Exercise objective: The records below are to be set down word for word, with every picture left out.

Data to examine:
◇ ◇ ◇ ◇ ◇

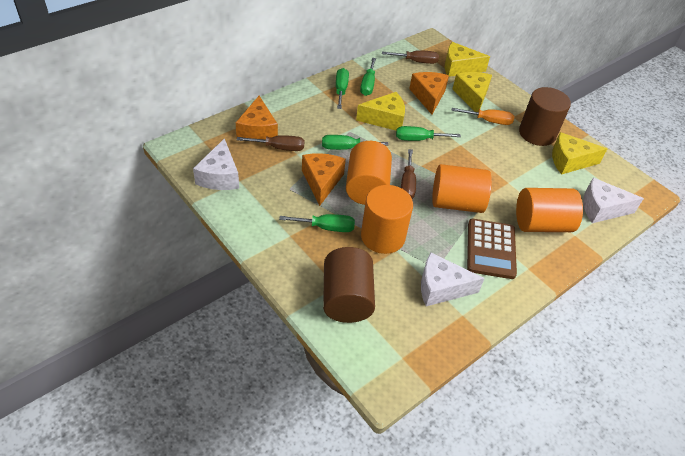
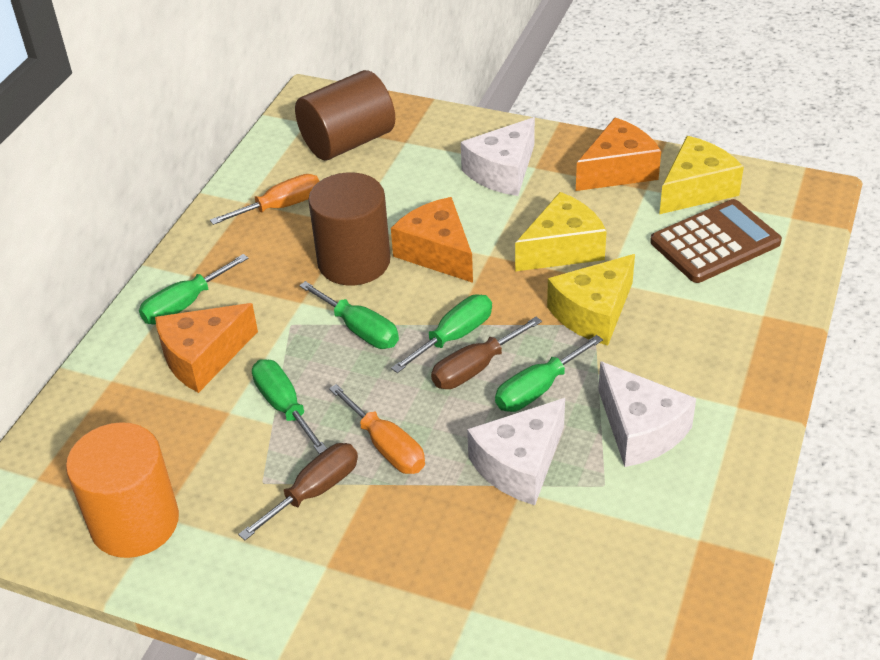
brown screwdriver: 3 -> 2
orange cylinder: 4 -> 1
orange screwdriver: 1 -> 2
yellow cheese: 4 -> 3

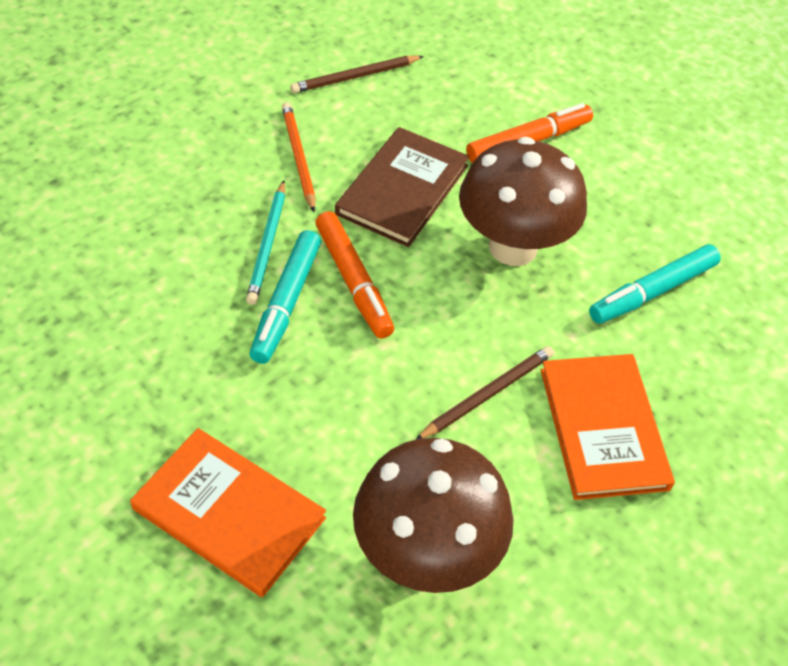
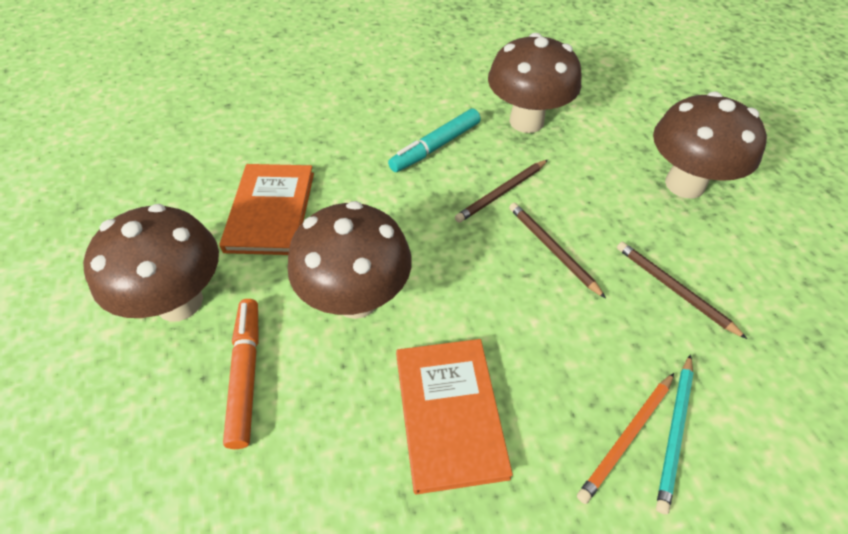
brown book: 1 -> 0
brown mushroom: 2 -> 4
brown pencil: 2 -> 3
orange marker: 2 -> 1
turquoise marker: 2 -> 1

◇ ◇ ◇ ◇ ◇

Result of the exercise:
brown screwdriver: 3 -> 2
orange cylinder: 4 -> 1
orange screwdriver: 1 -> 2
yellow cheese: 4 -> 3

brown book: 1 -> 0
brown mushroom: 2 -> 4
brown pencil: 2 -> 3
orange marker: 2 -> 1
turquoise marker: 2 -> 1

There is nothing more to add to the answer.